Source data:
==*==

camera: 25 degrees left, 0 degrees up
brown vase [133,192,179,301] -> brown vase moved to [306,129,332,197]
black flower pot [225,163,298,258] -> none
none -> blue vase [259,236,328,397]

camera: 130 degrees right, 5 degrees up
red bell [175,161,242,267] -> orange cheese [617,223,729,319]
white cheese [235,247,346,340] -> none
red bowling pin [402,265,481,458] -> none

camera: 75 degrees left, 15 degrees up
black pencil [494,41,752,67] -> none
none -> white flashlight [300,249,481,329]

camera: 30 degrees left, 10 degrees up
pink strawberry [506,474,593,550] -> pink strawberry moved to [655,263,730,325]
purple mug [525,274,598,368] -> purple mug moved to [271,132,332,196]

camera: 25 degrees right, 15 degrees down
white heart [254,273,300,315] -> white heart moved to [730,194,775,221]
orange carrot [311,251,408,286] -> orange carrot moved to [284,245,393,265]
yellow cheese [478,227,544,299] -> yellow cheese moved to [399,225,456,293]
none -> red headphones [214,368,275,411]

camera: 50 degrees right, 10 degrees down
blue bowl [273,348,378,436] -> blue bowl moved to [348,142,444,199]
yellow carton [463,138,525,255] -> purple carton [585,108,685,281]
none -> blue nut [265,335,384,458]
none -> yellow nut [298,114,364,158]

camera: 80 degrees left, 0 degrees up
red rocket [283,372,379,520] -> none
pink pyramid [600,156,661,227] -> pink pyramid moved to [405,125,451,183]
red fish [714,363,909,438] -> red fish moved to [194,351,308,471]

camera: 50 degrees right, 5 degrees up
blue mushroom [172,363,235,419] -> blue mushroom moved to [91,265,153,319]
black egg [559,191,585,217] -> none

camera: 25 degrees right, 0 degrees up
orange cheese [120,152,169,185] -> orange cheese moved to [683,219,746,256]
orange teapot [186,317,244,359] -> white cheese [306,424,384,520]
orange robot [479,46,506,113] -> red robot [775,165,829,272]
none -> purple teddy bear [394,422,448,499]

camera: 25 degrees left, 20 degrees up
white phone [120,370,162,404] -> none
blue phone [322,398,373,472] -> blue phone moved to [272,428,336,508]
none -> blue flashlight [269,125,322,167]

==*==

From the entries above, copy every line where the word "orange" shows up.

red bell [175,161,242,267] -> orange cheese [617,223,729,319]
orange carrot [311,251,408,286] -> orange carrot moved to [284,245,393,265]
orange cheese [120,152,169,185] -> orange cheese moved to [683,219,746,256]
orange teapot [186,317,244,359] -> white cheese [306,424,384,520]
orange robot [479,46,506,113] -> red robot [775,165,829,272]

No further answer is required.